# Your instructions
Counting only lines below that contain the string "delete", give the total as a single number.

# Material provided
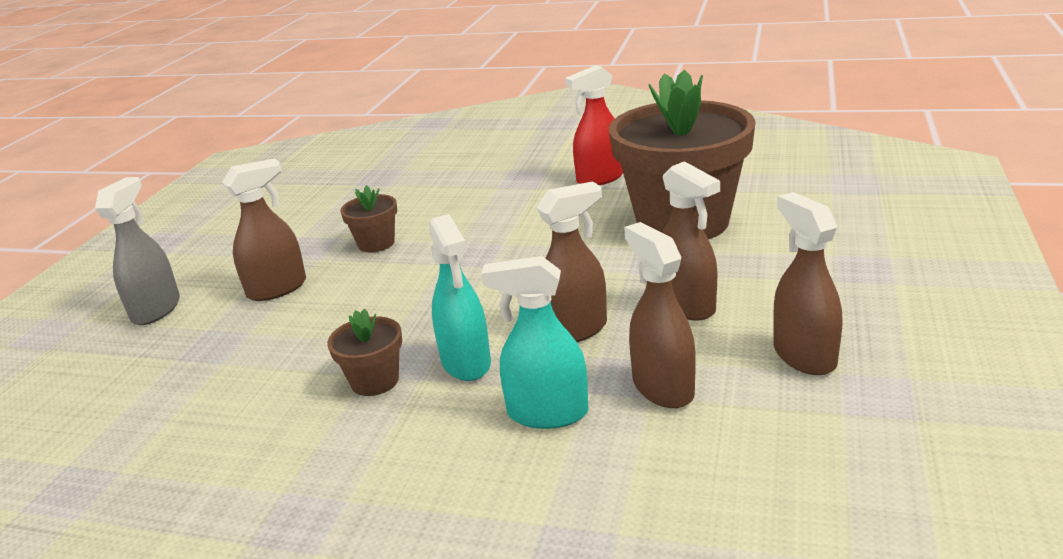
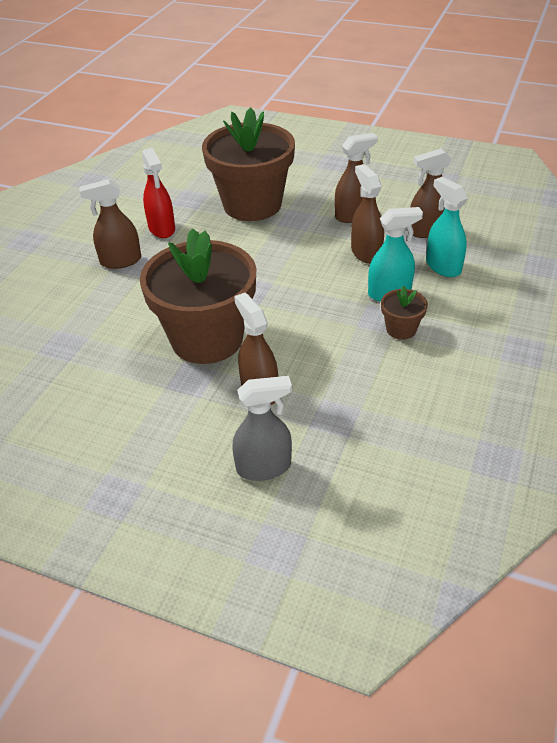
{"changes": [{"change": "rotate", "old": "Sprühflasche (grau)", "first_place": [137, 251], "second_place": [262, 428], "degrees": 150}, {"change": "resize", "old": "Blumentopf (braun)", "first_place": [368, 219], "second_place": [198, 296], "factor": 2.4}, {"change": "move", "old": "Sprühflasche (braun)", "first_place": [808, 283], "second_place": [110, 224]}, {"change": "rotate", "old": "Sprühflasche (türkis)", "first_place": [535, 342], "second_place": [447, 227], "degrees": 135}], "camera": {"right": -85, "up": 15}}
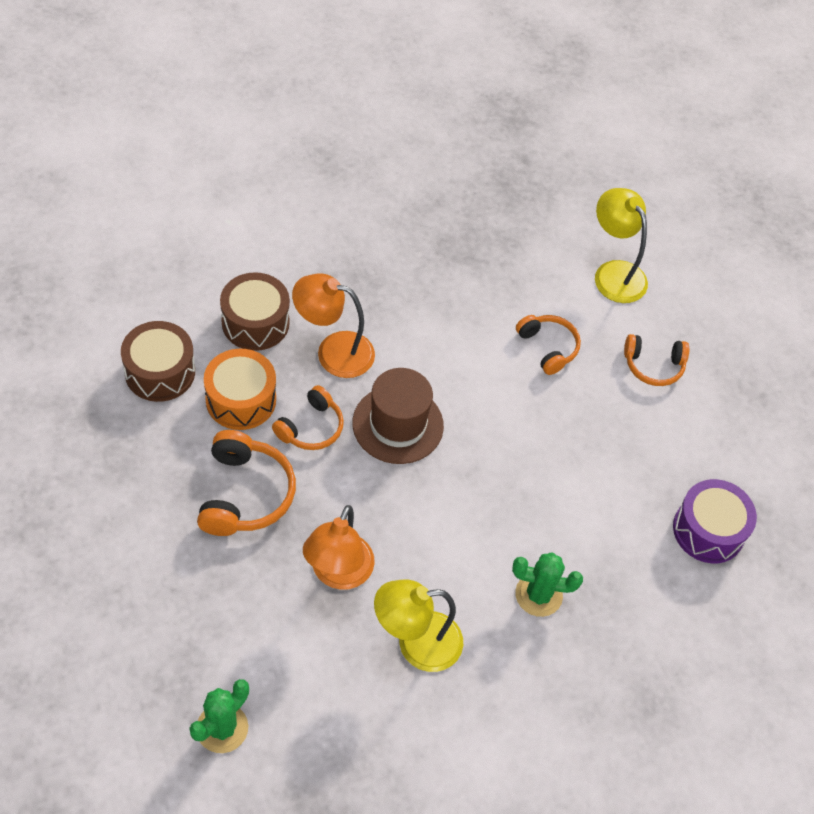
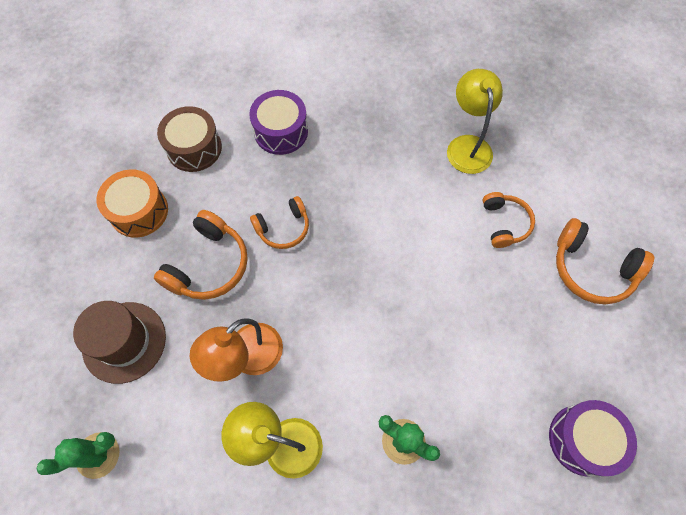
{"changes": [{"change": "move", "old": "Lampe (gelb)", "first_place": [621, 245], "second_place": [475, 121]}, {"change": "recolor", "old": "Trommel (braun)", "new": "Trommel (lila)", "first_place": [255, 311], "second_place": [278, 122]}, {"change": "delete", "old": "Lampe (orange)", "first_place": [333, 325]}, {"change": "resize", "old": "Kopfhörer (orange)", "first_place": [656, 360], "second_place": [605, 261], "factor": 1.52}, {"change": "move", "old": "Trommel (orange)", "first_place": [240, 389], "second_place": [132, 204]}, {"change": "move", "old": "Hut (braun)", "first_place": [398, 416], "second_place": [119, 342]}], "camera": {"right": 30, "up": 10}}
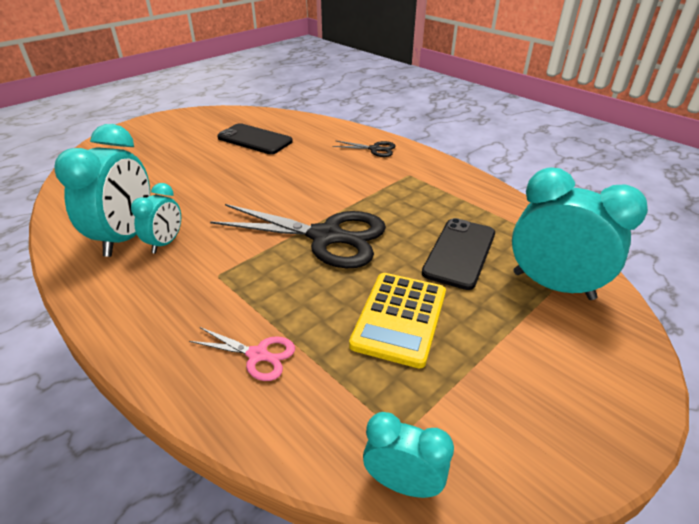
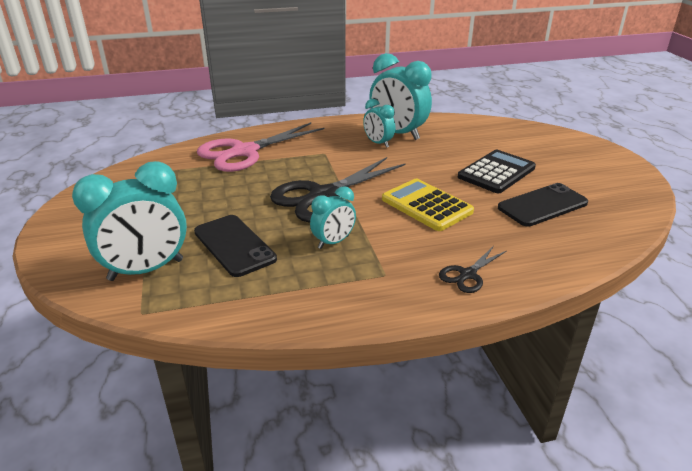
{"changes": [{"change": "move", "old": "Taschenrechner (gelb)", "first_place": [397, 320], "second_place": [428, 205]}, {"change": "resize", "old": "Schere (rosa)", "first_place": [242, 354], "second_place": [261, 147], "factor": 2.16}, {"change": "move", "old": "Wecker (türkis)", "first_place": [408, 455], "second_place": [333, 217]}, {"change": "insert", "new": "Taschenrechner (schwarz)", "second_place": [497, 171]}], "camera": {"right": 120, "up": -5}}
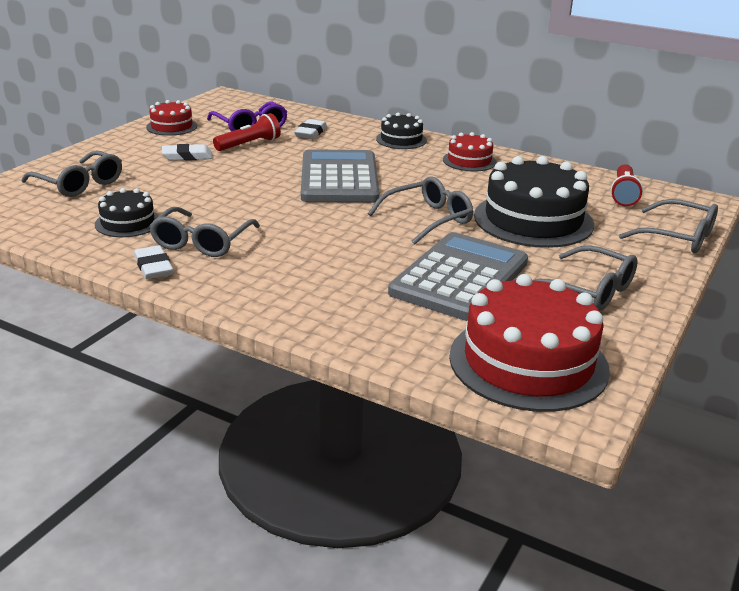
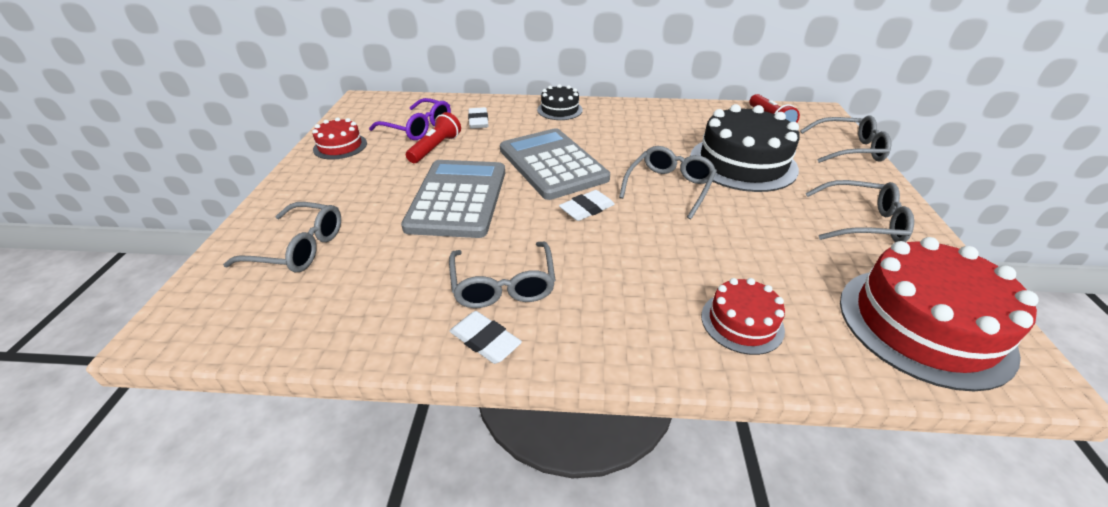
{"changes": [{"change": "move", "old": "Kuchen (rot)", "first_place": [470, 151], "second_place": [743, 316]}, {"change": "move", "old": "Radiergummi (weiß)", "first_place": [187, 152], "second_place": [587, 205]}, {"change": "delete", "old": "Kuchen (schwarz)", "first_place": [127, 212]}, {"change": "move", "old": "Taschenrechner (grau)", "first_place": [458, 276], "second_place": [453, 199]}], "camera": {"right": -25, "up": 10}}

# Answer box
2